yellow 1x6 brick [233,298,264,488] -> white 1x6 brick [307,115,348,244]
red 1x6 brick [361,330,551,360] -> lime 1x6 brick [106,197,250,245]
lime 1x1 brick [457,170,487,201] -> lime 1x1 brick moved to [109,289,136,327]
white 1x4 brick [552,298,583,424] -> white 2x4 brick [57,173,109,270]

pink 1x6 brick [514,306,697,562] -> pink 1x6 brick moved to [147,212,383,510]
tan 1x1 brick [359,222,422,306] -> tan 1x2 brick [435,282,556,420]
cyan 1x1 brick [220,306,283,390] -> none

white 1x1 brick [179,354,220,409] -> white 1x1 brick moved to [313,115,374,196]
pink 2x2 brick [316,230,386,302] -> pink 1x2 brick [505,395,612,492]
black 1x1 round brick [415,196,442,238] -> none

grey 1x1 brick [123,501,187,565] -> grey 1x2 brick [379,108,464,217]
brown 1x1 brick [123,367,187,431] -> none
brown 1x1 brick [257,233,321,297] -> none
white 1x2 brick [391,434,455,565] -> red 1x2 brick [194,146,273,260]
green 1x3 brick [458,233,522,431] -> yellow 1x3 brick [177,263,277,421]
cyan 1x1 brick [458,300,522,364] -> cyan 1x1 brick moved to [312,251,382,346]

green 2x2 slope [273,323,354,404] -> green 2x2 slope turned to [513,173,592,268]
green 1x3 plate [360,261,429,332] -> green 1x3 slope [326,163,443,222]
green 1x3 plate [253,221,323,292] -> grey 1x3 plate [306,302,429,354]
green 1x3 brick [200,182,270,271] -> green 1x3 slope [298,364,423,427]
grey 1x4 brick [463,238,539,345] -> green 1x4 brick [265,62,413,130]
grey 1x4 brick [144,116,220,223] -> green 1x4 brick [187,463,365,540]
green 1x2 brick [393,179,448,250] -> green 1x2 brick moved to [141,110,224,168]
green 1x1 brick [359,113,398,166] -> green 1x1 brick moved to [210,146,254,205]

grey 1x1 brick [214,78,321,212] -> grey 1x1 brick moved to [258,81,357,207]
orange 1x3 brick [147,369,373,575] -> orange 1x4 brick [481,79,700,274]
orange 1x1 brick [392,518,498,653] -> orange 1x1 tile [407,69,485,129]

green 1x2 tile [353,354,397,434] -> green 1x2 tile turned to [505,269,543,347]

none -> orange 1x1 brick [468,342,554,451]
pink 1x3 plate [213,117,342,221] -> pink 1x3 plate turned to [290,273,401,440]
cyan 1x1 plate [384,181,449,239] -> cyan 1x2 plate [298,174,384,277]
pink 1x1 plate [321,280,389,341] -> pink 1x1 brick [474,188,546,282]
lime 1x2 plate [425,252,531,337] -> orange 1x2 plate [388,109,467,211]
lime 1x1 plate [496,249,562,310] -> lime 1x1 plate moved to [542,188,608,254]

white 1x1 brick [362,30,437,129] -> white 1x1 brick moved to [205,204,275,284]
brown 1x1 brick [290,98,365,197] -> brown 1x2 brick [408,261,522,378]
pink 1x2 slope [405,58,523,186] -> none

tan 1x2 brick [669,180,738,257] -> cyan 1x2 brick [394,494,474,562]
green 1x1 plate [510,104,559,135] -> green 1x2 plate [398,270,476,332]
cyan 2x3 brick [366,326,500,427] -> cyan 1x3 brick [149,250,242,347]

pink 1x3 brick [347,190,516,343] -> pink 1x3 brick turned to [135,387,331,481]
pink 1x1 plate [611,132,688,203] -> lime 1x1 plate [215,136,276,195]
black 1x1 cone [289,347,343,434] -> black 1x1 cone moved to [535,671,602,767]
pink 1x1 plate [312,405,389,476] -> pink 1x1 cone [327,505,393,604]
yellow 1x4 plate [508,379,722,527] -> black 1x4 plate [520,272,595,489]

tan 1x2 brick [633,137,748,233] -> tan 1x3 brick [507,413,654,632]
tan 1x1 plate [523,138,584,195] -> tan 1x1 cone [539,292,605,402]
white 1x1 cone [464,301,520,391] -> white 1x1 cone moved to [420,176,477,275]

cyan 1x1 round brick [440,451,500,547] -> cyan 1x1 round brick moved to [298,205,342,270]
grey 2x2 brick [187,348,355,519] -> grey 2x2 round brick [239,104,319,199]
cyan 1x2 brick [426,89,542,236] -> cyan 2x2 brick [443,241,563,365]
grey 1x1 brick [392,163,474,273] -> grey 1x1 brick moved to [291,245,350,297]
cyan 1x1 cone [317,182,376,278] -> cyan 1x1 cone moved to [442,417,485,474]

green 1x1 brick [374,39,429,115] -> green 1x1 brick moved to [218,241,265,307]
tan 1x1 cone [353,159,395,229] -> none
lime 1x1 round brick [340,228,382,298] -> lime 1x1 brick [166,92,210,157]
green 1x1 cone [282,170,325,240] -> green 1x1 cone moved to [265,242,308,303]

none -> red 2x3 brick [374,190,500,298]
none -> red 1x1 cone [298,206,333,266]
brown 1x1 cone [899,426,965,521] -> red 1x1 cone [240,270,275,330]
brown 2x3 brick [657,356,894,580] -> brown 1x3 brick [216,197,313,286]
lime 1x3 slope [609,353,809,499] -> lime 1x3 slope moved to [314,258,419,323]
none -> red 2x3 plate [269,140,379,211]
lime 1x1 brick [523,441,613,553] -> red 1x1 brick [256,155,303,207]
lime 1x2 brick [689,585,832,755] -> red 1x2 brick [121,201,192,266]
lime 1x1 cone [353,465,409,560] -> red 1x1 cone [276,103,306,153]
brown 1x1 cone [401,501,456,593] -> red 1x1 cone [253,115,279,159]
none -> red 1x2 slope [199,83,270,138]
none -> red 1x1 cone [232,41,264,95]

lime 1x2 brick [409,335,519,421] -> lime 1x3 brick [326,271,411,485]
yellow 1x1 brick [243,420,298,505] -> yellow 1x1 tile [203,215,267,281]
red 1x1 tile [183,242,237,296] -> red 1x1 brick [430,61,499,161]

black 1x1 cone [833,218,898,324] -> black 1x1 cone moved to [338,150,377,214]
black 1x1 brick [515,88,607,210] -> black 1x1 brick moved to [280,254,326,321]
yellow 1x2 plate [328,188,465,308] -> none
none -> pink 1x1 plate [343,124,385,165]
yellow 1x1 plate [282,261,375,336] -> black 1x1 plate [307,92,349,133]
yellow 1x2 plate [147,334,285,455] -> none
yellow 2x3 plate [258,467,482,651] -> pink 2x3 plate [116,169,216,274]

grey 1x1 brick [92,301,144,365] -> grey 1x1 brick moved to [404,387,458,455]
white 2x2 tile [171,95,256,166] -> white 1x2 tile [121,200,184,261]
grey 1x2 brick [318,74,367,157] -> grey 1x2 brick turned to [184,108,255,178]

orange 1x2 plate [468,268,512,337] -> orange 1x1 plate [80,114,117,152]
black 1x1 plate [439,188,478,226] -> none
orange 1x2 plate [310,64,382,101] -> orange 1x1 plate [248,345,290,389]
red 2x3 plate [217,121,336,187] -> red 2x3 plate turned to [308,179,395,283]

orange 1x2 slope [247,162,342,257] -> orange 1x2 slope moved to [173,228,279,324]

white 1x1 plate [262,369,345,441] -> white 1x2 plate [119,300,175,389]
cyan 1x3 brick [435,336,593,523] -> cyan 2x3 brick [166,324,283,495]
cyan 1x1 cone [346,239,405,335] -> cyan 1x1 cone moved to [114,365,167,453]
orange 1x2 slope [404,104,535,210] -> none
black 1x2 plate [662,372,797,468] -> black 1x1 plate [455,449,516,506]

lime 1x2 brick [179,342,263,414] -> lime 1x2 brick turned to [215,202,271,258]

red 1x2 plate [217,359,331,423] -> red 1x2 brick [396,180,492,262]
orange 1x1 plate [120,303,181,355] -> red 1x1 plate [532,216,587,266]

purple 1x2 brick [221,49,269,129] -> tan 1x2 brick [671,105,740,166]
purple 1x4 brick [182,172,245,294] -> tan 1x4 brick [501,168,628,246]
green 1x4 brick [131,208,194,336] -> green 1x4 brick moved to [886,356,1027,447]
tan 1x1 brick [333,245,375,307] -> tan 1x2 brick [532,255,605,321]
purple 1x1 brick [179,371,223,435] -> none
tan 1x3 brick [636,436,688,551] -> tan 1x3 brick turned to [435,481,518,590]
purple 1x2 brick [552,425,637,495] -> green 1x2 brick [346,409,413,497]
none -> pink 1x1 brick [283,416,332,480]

_Assignment_. All lines in the listing above from the line containing "pink 1x1 plate [321,280,389,341]" to the line containing "green 1x1 brick [374,39,429,115]", inclusive, should be retyped exactly; no other lines should appear.

_Answer to the problem_.
pink 1x1 plate [321,280,389,341] -> pink 1x1 brick [474,188,546,282]
lime 1x2 plate [425,252,531,337] -> orange 1x2 plate [388,109,467,211]
lime 1x1 plate [496,249,562,310] -> lime 1x1 plate moved to [542,188,608,254]

white 1x1 brick [362,30,437,129] -> white 1x1 brick moved to [205,204,275,284]
brown 1x1 brick [290,98,365,197] -> brown 1x2 brick [408,261,522,378]
pink 1x2 slope [405,58,523,186] -> none

tan 1x2 brick [669,180,738,257] -> cyan 1x2 brick [394,494,474,562]
green 1x1 plate [510,104,559,135] -> green 1x2 plate [398,270,476,332]
cyan 2x3 brick [366,326,500,427] -> cyan 1x3 brick [149,250,242,347]

pink 1x3 brick [347,190,516,343] -> pink 1x3 brick turned to [135,387,331,481]
pink 1x1 plate [611,132,688,203] -> lime 1x1 plate [215,136,276,195]
black 1x1 cone [289,347,343,434] -> black 1x1 cone moved to [535,671,602,767]
pink 1x1 plate [312,405,389,476] -> pink 1x1 cone [327,505,393,604]
yellow 1x4 plate [508,379,722,527] -> black 1x4 plate [520,272,595,489]

tan 1x2 brick [633,137,748,233] -> tan 1x3 brick [507,413,654,632]
tan 1x1 plate [523,138,584,195] -> tan 1x1 cone [539,292,605,402]
white 1x1 cone [464,301,520,391] -> white 1x1 cone moved to [420,176,477,275]

cyan 1x1 round brick [440,451,500,547] -> cyan 1x1 round brick moved to [298,205,342,270]
grey 2x2 brick [187,348,355,519] -> grey 2x2 round brick [239,104,319,199]
cyan 1x2 brick [426,89,542,236] -> cyan 2x2 brick [443,241,563,365]
grey 1x1 brick [392,163,474,273] -> grey 1x1 brick moved to [291,245,350,297]
cyan 1x1 cone [317,182,376,278] -> cyan 1x1 cone moved to [442,417,485,474]

green 1x1 brick [374,39,429,115] -> green 1x1 brick moved to [218,241,265,307]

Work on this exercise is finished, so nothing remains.